== EXERCISE DESCRIPTION ==
Give back exactly the lines spanning from the one containing "tan brick B1 level 1 -> tan plate B1 level 1" to the final line of the records below, and no others.

== ENTRIES PROVIDED ==
--- START ---

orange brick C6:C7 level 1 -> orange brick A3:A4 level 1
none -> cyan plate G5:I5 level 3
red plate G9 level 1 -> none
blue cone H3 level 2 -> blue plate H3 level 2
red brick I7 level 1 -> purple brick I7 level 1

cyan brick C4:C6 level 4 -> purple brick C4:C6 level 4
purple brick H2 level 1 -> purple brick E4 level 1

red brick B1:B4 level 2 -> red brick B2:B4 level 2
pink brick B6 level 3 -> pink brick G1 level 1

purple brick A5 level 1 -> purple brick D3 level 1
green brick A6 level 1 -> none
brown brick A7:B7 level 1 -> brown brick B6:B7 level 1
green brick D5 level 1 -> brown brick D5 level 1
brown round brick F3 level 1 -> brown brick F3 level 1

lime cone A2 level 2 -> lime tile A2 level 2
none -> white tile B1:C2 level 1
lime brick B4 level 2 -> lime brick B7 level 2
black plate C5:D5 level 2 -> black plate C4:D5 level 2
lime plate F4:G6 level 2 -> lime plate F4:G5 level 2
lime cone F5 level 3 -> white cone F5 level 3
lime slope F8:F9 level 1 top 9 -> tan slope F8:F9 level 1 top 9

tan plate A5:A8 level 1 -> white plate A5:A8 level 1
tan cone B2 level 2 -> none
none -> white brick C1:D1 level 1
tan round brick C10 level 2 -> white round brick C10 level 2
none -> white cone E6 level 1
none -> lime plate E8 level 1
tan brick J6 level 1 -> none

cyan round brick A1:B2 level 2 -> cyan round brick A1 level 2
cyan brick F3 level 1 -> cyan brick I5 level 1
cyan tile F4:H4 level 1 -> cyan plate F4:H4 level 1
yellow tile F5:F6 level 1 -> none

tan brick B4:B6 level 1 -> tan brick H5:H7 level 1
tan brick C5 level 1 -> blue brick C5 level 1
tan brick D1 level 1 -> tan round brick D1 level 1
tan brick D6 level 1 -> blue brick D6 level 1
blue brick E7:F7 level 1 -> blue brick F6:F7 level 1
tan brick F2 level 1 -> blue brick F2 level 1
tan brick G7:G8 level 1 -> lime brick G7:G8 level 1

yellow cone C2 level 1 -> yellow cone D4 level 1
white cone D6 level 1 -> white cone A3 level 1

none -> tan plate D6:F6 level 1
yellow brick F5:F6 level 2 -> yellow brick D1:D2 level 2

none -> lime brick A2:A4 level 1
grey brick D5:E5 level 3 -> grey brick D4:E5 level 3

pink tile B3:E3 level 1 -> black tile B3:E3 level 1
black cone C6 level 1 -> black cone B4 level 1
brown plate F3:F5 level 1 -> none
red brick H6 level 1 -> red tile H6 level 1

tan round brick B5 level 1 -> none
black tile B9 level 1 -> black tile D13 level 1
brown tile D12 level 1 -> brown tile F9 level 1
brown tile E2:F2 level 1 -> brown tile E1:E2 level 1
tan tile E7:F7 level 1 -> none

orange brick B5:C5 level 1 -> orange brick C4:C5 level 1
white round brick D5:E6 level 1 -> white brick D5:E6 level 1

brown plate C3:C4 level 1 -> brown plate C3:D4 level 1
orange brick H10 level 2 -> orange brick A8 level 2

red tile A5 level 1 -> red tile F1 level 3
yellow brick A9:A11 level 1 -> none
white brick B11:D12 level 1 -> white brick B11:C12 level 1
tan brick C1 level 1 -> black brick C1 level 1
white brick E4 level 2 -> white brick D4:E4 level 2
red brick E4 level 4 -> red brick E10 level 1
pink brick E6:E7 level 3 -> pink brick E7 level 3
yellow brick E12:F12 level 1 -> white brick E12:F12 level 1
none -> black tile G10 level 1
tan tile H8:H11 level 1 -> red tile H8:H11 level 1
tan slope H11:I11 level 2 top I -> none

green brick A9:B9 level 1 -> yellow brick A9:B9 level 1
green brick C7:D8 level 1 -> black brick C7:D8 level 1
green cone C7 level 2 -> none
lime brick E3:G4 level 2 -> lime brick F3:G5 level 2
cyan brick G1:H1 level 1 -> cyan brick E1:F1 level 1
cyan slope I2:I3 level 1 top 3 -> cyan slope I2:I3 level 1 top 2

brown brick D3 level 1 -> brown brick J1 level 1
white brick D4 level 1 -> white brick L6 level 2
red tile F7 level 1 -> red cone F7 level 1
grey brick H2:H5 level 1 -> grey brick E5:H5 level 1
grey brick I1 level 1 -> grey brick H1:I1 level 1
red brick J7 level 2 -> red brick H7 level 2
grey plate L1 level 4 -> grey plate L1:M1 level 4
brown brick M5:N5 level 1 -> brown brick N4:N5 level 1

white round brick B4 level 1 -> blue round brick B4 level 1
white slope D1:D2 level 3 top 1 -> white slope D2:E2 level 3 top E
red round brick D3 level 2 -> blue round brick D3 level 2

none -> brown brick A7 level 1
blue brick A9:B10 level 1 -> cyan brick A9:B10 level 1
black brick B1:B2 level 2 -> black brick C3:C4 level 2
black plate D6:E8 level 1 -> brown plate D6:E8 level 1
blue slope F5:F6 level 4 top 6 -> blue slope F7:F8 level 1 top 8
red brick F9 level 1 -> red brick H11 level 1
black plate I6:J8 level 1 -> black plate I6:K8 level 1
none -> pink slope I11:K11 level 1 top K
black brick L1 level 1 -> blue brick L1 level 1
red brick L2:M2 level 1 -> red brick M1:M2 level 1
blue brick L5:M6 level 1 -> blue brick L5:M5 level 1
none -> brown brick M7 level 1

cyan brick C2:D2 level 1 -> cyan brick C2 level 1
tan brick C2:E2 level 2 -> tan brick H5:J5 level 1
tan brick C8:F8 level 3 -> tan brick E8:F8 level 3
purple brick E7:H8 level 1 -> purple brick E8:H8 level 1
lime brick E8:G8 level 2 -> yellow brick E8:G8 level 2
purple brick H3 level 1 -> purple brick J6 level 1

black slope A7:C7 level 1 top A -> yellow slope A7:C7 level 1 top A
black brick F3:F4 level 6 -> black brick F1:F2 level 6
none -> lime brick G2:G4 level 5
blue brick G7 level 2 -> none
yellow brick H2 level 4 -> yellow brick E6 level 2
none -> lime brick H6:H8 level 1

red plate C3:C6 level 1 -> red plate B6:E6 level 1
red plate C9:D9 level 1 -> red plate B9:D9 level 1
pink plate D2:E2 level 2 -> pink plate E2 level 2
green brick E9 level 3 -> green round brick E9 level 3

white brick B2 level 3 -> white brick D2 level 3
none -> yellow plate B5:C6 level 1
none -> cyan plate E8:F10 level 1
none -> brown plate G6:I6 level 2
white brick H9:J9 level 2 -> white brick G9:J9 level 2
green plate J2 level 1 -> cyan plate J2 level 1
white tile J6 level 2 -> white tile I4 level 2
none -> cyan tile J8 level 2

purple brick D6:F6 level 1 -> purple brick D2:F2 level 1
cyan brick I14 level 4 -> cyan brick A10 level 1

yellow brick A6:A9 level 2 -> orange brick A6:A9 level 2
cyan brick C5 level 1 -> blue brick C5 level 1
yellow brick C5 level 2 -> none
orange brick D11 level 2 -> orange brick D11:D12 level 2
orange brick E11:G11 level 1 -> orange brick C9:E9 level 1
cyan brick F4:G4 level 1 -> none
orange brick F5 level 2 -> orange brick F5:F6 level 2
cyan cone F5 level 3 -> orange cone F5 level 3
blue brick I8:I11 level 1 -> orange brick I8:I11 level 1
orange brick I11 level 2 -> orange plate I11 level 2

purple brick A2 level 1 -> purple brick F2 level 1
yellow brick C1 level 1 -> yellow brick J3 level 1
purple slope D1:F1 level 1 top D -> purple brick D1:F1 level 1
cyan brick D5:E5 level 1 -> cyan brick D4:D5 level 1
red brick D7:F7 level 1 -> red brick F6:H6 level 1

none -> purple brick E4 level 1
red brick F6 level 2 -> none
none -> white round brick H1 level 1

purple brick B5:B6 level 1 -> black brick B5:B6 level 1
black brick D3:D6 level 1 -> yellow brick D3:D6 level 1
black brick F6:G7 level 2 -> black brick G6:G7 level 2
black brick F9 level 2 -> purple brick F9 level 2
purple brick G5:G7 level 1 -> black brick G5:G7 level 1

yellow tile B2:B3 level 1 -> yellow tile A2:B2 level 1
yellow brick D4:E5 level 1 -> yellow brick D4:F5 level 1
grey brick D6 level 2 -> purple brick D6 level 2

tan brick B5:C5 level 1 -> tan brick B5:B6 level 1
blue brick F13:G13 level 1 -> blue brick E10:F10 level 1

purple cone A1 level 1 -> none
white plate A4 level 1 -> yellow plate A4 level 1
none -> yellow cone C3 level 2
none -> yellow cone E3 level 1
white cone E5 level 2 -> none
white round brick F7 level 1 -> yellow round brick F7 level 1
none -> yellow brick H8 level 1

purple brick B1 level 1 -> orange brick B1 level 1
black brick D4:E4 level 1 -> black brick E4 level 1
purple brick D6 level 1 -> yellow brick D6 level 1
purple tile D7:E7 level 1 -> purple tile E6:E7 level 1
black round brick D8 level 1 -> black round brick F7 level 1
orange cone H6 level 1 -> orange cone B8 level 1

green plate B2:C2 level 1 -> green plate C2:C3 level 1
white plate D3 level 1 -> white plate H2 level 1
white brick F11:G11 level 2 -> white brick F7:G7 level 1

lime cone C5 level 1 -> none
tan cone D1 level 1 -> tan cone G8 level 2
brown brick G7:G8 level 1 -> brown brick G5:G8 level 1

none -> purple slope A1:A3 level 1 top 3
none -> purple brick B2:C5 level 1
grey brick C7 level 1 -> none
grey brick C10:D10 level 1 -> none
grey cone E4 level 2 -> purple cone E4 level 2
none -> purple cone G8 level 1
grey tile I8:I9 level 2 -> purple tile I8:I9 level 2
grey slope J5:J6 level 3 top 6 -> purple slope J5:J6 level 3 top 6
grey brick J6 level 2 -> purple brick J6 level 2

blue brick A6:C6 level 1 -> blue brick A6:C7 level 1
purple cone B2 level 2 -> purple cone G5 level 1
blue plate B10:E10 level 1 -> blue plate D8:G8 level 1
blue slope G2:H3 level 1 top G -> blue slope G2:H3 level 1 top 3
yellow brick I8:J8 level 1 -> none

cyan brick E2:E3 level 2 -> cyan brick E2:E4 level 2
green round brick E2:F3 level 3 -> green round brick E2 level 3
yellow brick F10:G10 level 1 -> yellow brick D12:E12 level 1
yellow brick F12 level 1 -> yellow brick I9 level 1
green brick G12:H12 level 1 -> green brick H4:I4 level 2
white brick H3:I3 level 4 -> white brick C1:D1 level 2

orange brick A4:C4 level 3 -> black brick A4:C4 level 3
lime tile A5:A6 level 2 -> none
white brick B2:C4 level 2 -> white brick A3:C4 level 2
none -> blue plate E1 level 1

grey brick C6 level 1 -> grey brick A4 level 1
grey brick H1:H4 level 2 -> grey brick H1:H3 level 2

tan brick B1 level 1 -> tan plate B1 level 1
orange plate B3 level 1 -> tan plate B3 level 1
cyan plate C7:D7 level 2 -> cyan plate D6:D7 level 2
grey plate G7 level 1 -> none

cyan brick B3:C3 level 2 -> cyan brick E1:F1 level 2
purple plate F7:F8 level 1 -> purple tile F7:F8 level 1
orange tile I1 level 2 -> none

--- END ---

== COMPLETED TASK ==
tan brick B1 level 1 -> tan plate B1 level 1
orange plate B3 level 1 -> tan plate B3 level 1
cyan plate C7:D7 level 2 -> cyan plate D6:D7 level 2
grey plate G7 level 1 -> none

cyan brick B3:C3 level 2 -> cyan brick E1:F1 level 2
purple plate F7:F8 level 1 -> purple tile F7:F8 level 1
orange tile I1 level 2 -> none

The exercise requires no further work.